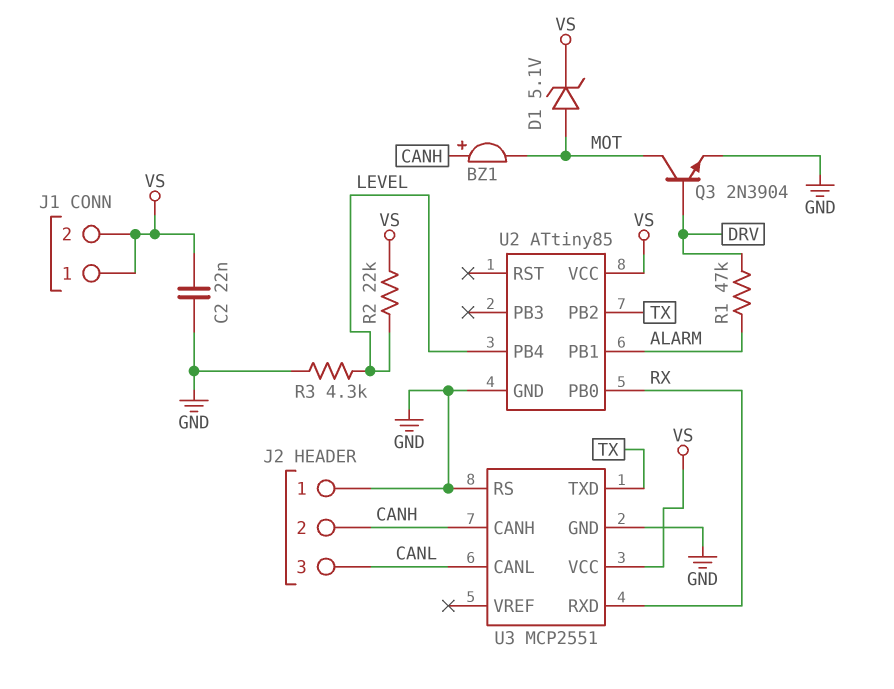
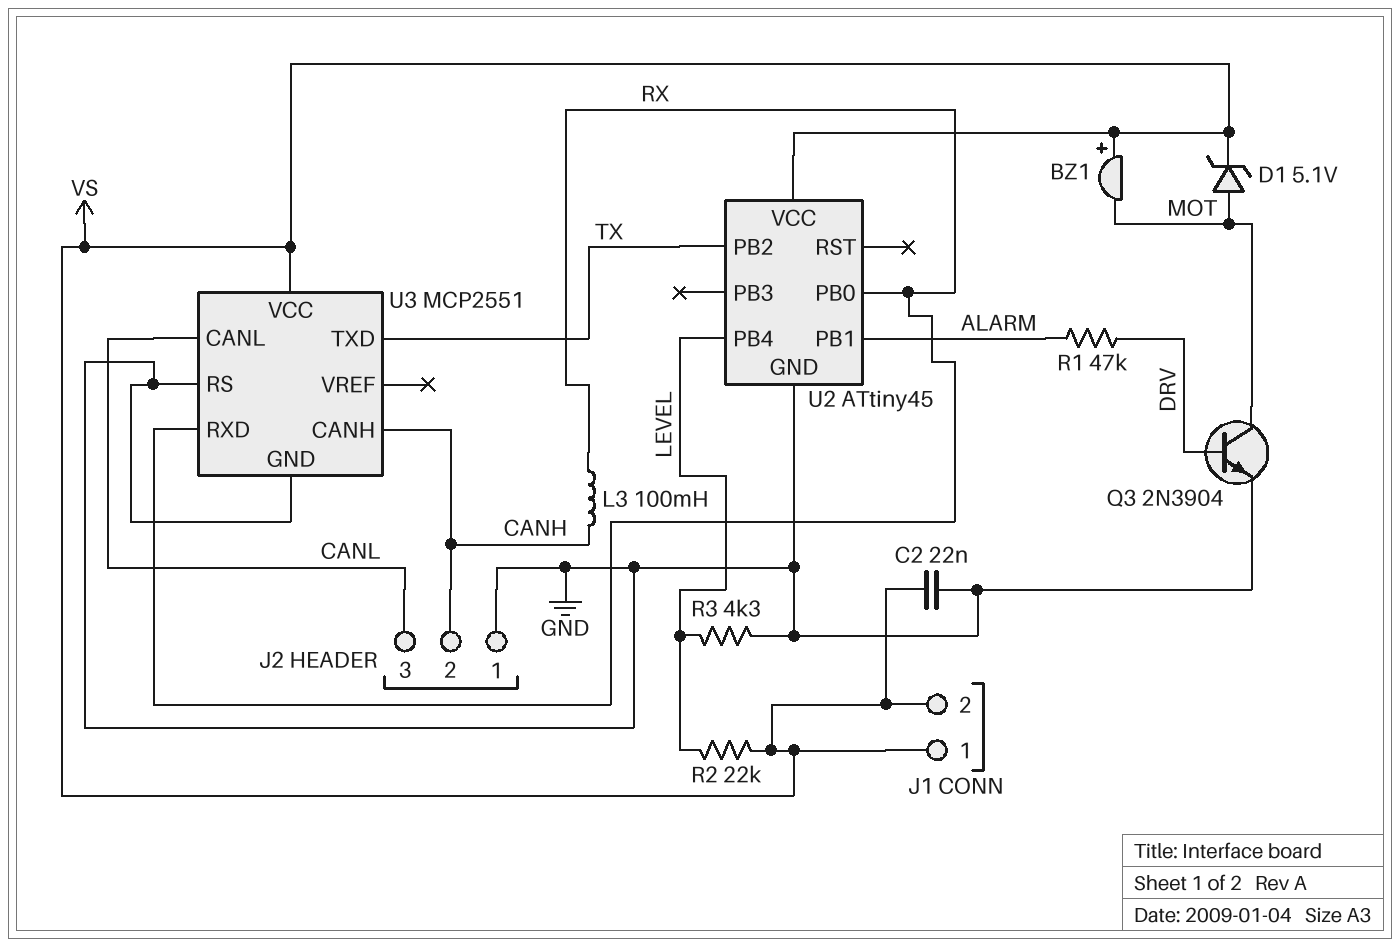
BZ1: buzzer (plus CANH, minus MOT) -> buzzer (plus VS, minus MOT)
L3: none -> 100mH (CANH, RX)
U2: ATtiny85 -> ATtiny45

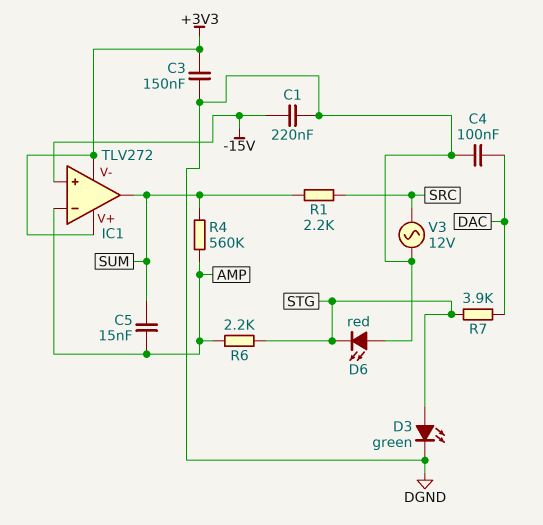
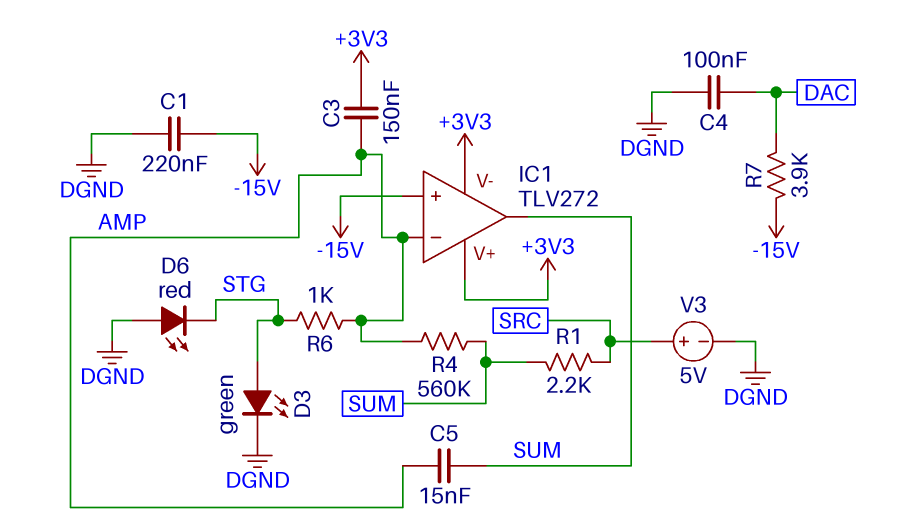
C3: 150nF (+3V3, DGND) -> 150nF (+3V3, AMP)
R6: 2.2k (AMP, STG) -> 1k (AMP, STG)
R7: 3.9k (DAC, STG) -> 3.9k (-15V, DAC)
V3: AC 12V (DGND, SRC) -> 5V (plus SRC, minus DGND)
◆ ◆ ◆ ◆ ◆ ◆ ◆
— Work instruction —
Every line from the top of the entries through the line that holds "R7: 3.9k (DAC, STG) -> 3.9k (-15V, DAC)" is to be quoted exactly, please, and nothing else; omit the pictures.

— Answer to this problem —
BZ1: buzzer (plus CANH, minus MOT) -> buzzer (plus VS, minus MOT)
L3: none -> 100mH (CANH, RX)
U2: ATtiny85 -> ATtiny45

C3: 150nF (+3V3, DGND) -> 150nF (+3V3, AMP)
R6: 2.2k (AMP, STG) -> 1k (AMP, STG)
R7: 3.9k (DAC, STG) -> 3.9k (-15V, DAC)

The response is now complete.